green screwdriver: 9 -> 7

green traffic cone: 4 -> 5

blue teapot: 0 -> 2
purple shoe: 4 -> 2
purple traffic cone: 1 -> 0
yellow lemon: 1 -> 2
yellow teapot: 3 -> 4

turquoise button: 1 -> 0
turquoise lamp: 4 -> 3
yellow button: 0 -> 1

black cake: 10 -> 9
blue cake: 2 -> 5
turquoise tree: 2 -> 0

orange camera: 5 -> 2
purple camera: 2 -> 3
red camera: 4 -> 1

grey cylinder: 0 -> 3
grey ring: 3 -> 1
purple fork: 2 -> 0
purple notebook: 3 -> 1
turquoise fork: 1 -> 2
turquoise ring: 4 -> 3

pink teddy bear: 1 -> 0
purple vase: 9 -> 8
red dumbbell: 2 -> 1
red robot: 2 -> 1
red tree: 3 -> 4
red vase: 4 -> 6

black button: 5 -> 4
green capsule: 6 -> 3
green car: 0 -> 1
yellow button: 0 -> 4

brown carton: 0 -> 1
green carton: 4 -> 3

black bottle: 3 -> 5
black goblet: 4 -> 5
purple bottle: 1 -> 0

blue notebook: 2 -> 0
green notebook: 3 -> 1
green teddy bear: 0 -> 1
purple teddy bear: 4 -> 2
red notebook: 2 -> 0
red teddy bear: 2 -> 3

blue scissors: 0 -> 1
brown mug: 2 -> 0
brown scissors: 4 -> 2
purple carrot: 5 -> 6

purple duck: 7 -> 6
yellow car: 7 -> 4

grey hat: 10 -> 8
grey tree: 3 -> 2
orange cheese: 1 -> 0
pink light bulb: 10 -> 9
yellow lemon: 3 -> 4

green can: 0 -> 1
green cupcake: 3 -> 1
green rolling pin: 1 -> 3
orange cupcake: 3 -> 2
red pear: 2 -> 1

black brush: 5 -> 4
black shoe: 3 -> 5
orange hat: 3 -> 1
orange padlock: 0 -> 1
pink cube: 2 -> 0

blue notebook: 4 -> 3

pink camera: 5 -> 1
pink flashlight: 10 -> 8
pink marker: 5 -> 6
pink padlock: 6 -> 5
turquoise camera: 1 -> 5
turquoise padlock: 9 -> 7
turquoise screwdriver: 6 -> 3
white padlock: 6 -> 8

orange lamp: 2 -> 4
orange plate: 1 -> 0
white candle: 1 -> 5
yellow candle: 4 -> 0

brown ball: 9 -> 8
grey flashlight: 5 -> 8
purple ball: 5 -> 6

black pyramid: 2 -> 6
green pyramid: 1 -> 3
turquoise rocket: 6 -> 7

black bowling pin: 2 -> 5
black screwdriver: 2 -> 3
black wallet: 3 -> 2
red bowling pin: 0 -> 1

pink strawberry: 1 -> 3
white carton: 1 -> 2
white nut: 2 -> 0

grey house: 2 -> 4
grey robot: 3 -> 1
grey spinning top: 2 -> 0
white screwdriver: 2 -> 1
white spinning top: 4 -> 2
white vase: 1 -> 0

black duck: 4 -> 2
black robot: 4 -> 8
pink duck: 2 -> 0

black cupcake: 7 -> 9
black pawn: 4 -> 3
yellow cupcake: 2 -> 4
────
**Task brief:** Could you quote the material above in full, exactly as it stands?

**Answer to this task:**
green screwdriver: 9 -> 7

green traffic cone: 4 -> 5

blue teapot: 0 -> 2
purple shoe: 4 -> 2
purple traffic cone: 1 -> 0
yellow lemon: 1 -> 2
yellow teapot: 3 -> 4

turquoise button: 1 -> 0
turquoise lamp: 4 -> 3
yellow button: 0 -> 1

black cake: 10 -> 9
blue cake: 2 -> 5
turquoise tree: 2 -> 0

orange camera: 5 -> 2
purple camera: 2 -> 3
red camera: 4 -> 1

grey cylinder: 0 -> 3
grey ring: 3 -> 1
purple fork: 2 -> 0
purple notebook: 3 -> 1
turquoise fork: 1 -> 2
turquoise ring: 4 -> 3

pink teddy bear: 1 -> 0
purple vase: 9 -> 8
red dumbbell: 2 -> 1
red robot: 2 -> 1
red tree: 3 -> 4
red vase: 4 -> 6

black button: 5 -> 4
green capsule: 6 -> 3
green car: 0 -> 1
yellow button: 0 -> 4

brown carton: 0 -> 1
green carton: 4 -> 3

black bottle: 3 -> 5
black goblet: 4 -> 5
purple bottle: 1 -> 0

blue notebook: 2 -> 0
green notebook: 3 -> 1
green teddy bear: 0 -> 1
purple teddy bear: 4 -> 2
red notebook: 2 -> 0
red teddy bear: 2 -> 3

blue scissors: 0 -> 1
brown mug: 2 -> 0
brown scissors: 4 -> 2
purple carrot: 5 -> 6

purple duck: 7 -> 6
yellow car: 7 -> 4

grey hat: 10 -> 8
grey tree: 3 -> 2
orange cheese: 1 -> 0
pink light bulb: 10 -> 9
yellow lemon: 3 -> 4

green can: 0 -> 1
green cupcake: 3 -> 1
green rolling pin: 1 -> 3
orange cupcake: 3 -> 2
red pear: 2 -> 1

black brush: 5 -> 4
black shoe: 3 -> 5
orange hat: 3 -> 1
orange padlock: 0 -> 1
pink cube: 2 -> 0

blue notebook: 4 -> 3

pink camera: 5 -> 1
pink flashlight: 10 -> 8
pink marker: 5 -> 6
pink padlock: 6 -> 5
turquoise camera: 1 -> 5
turquoise padlock: 9 -> 7
turquoise screwdriver: 6 -> 3
white padlock: 6 -> 8

orange lamp: 2 -> 4
orange plate: 1 -> 0
white candle: 1 -> 5
yellow candle: 4 -> 0

brown ball: 9 -> 8
grey flashlight: 5 -> 8
purple ball: 5 -> 6

black pyramid: 2 -> 6
green pyramid: 1 -> 3
turquoise rocket: 6 -> 7

black bowling pin: 2 -> 5
black screwdriver: 2 -> 3
black wallet: 3 -> 2
red bowling pin: 0 -> 1

pink strawberry: 1 -> 3
white carton: 1 -> 2
white nut: 2 -> 0

grey house: 2 -> 4
grey robot: 3 -> 1
grey spinning top: 2 -> 0
white screwdriver: 2 -> 1
white spinning top: 4 -> 2
white vase: 1 -> 0

black duck: 4 -> 2
black robot: 4 -> 8
pink duck: 2 -> 0

black cupcake: 7 -> 9
black pawn: 4 -> 3
yellow cupcake: 2 -> 4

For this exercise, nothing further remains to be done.